● TASK TO CARRY OUT
Exactly as written, return the entries below, minus any pictures.

● DATA SECTION
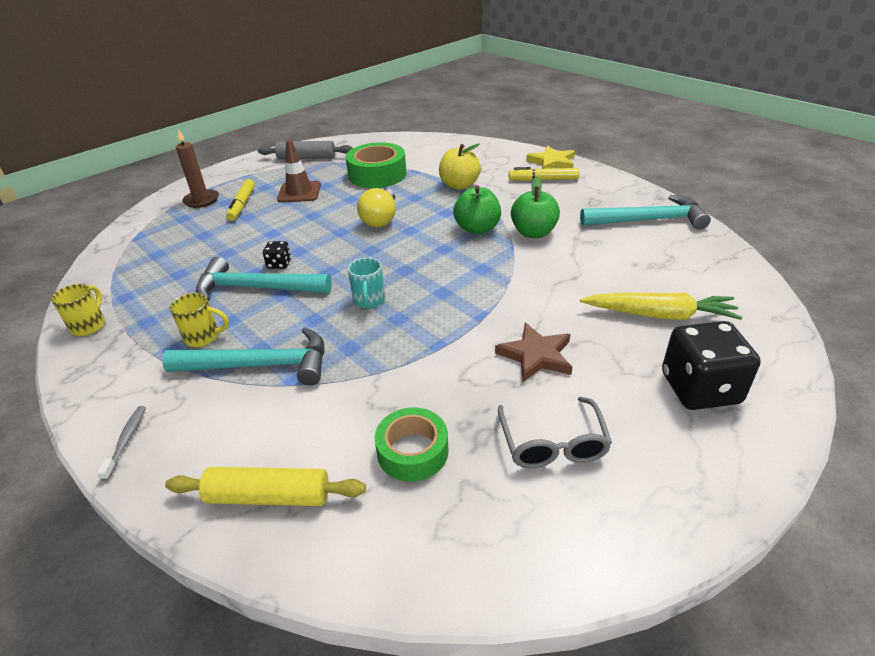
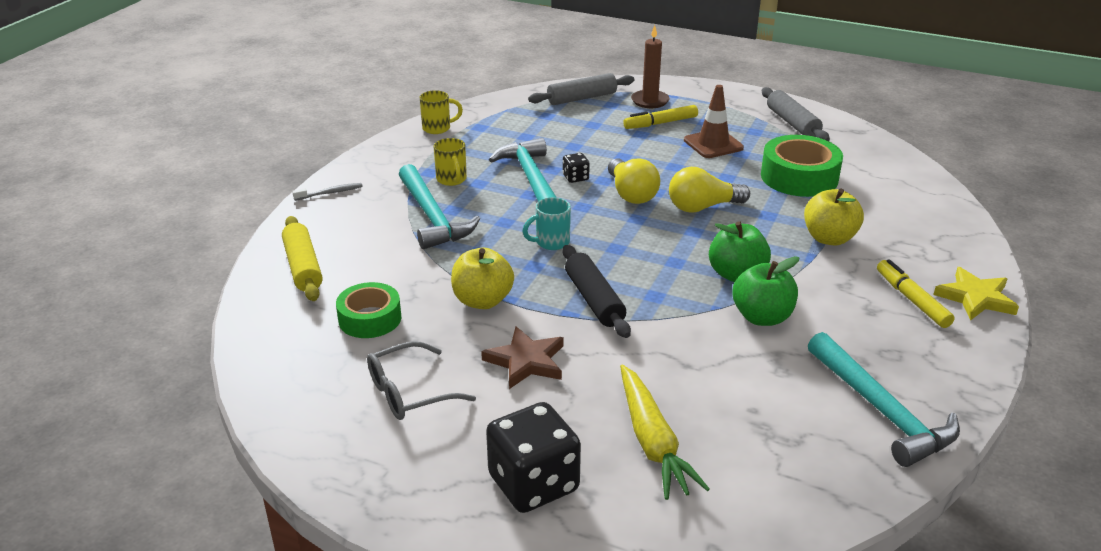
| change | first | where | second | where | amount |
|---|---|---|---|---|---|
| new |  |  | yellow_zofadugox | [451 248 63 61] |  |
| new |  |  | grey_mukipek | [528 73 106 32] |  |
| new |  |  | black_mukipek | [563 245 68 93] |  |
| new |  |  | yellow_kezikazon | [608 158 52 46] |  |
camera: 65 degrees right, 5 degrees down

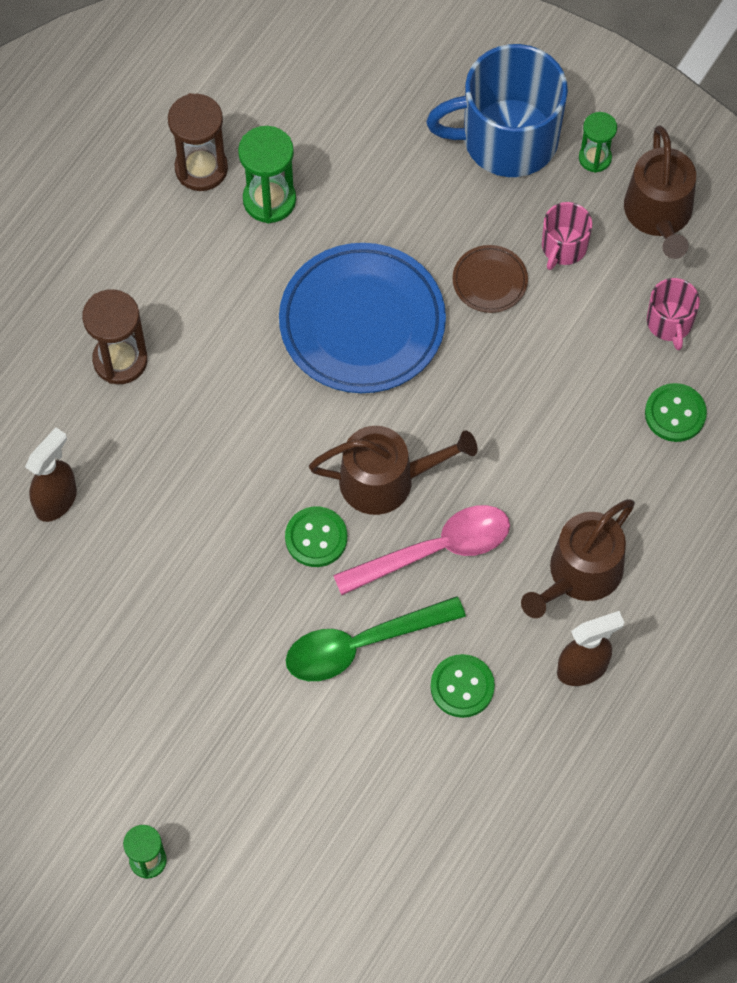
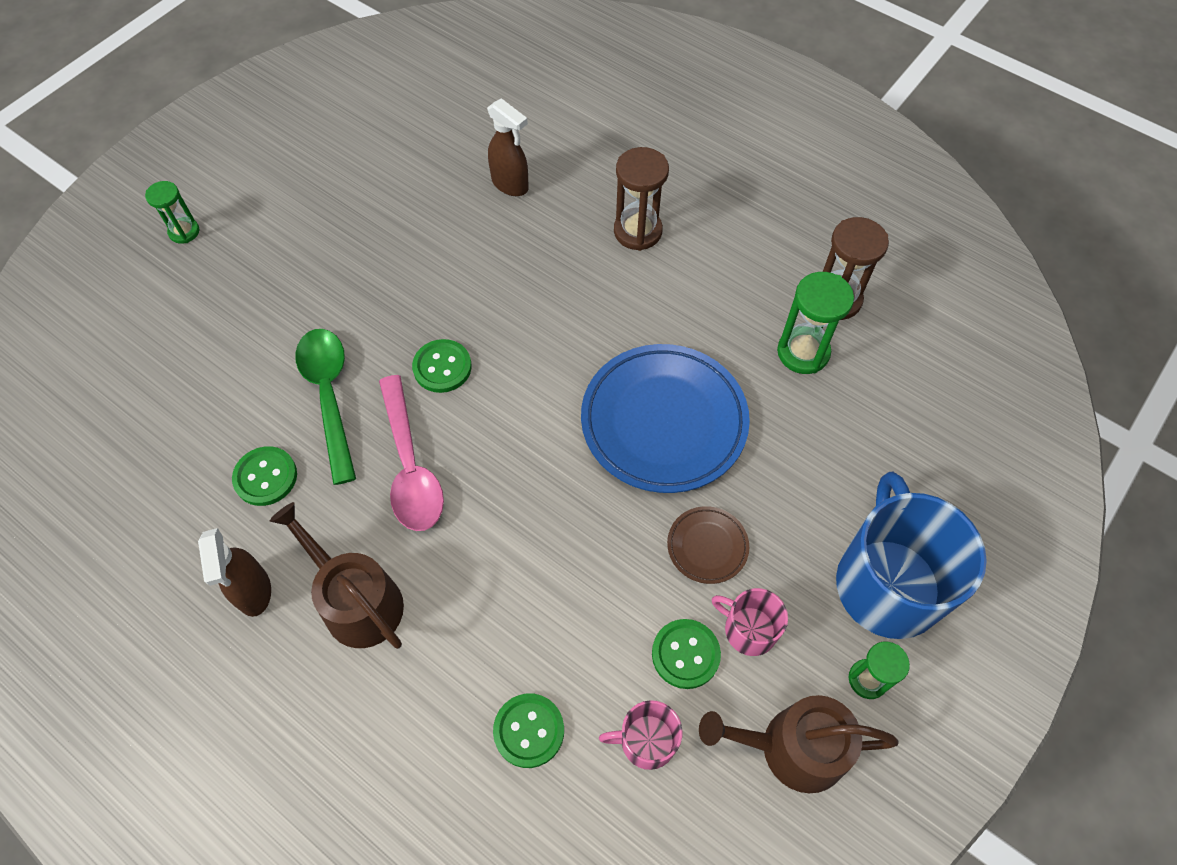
| change | first | where | second | where | amount |
|---|---|---|---|---|---|
| new |  |  | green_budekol | [652 619 69 70] |  |
| gone | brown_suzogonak | [309 426 168 89] |  |  |  |
camera: 95 degrees right, 5 degrees down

● SOLUTION
| change | first | where | second | where | amount |
|---|---|---|---|---|---|
| new |  |  | yellow_zofadugox | [451 248 63 61] |  |
| new |  |  | grey_mukipek | [528 73 106 32] |  |
| new |  |  | black_mukipek | [563 245 68 93] |  |
| new |  |  | yellow_kezikazon | [608 158 52 46] |  |
camera: 65 degrees right, 5 degrees down

| change | first | where | second | where | amount |
|---|---|---|---|---|---|
| new |  |  | green_budekol | [652 619 69 70] |  |
| gone | brown_suzogonak | [309 426 168 89] |  |  |  |
camera: 95 degrees right, 5 degrees down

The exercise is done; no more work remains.